Your task is to repeat the lines below exactly, excluding any pictures they contain.
··· DATASET CONTENT ···
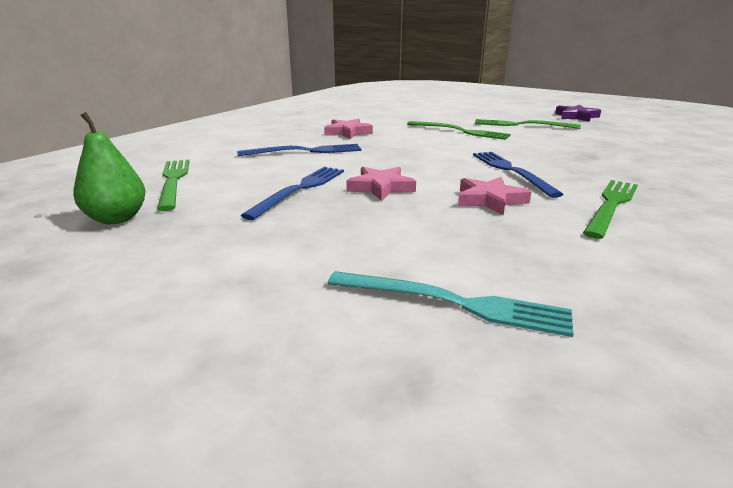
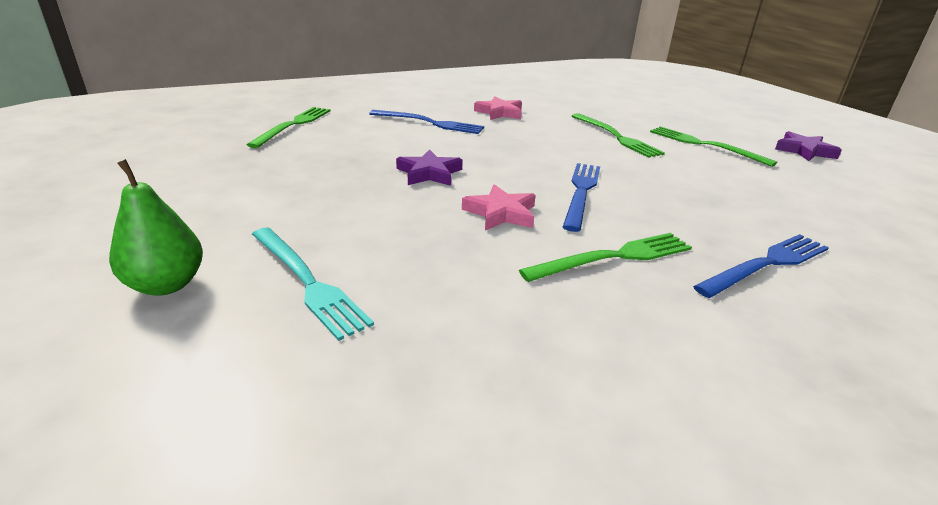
camera: 30 degrees right, 5 degrees up
(117, 219) = (217, 145): green pear -> green pear (166, 285)
(300, 189) = (365, 157): blue fork -> blue fork (766, 264)
(381, 187) = (429, 173): pink star -> purple star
···
● RESULT FOR THIS TASK:
camera: 30 degrees right, 5 degrees up
(117, 219) = (217, 145): green pear -> green pear (166, 285)
(300, 189) = (365, 157): blue fork -> blue fork (766, 264)
(381, 187) = (429, 173): pink star -> purple star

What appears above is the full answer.